(DATASET EXCERPTS):
============================================================
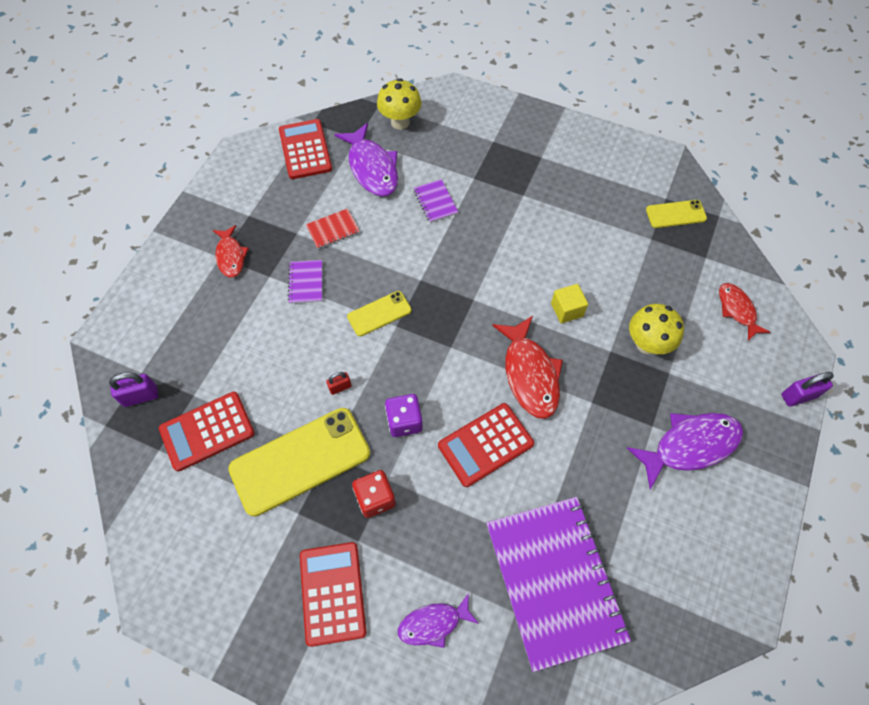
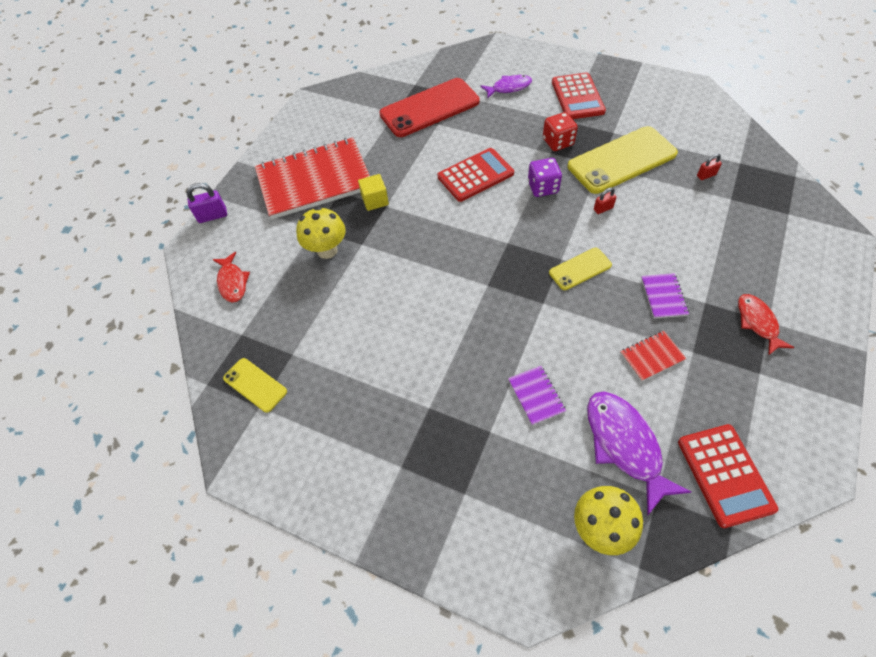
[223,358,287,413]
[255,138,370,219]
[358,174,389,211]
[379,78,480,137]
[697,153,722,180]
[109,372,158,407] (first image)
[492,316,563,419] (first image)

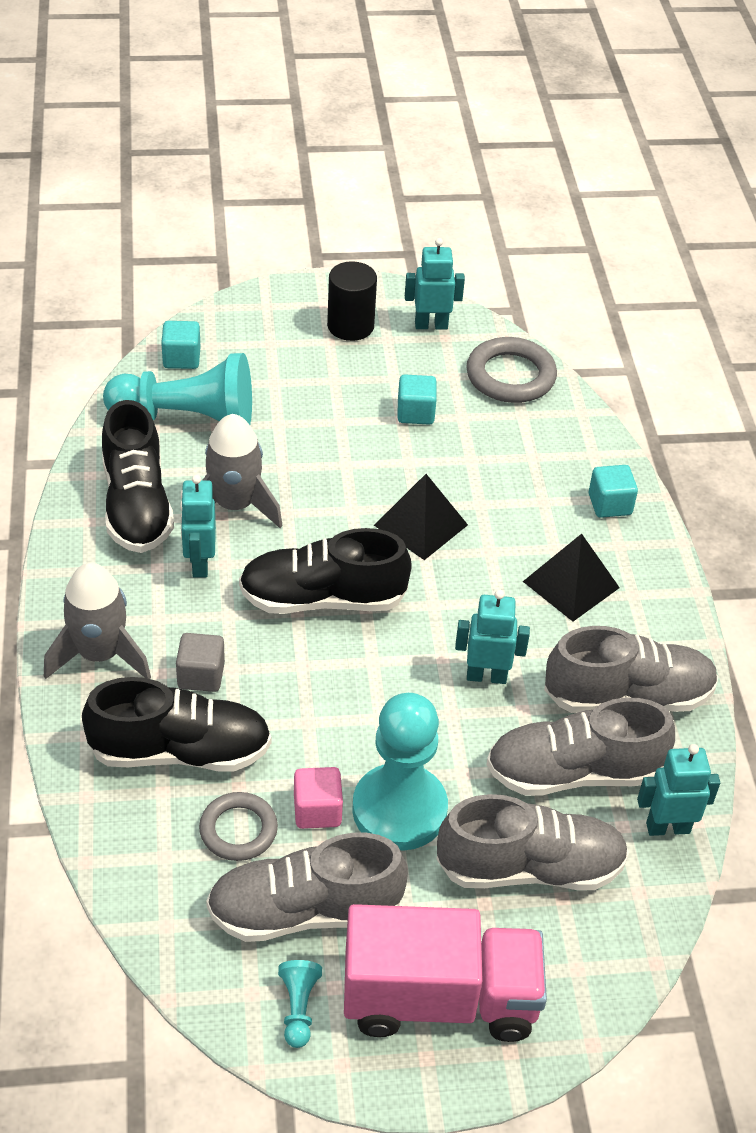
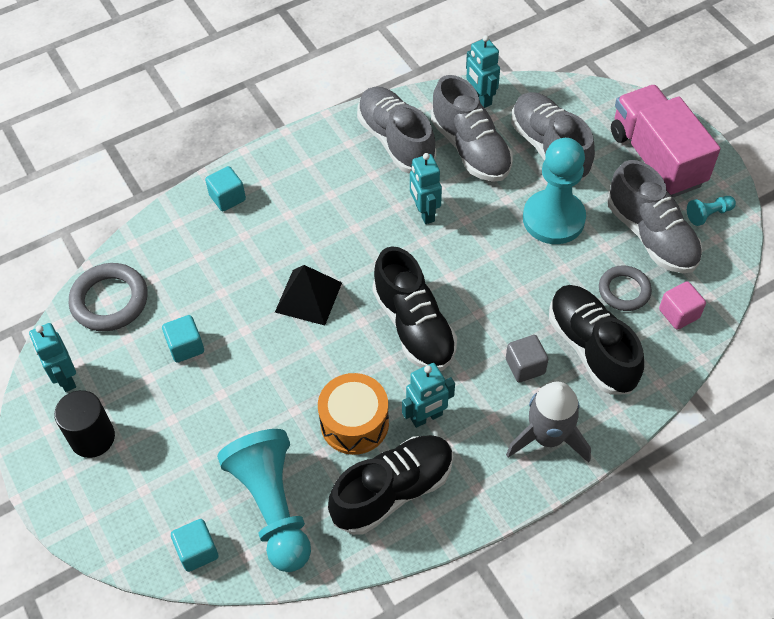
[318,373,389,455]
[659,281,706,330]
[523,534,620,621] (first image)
============================================================
Please output the records exactly, leaving the pictures out.

(RESULT OF THIS EXERCISE):
[223,358,287,413]
[255,138,370,219]
[358,174,389,211]
[379,78,480,137]
[697,153,722,180]
[109,372,158,407] (first image)
[492,316,563,419] (first image)

[318,373,389,455]
[659,281,706,330]
[523,534,620,621] (first image)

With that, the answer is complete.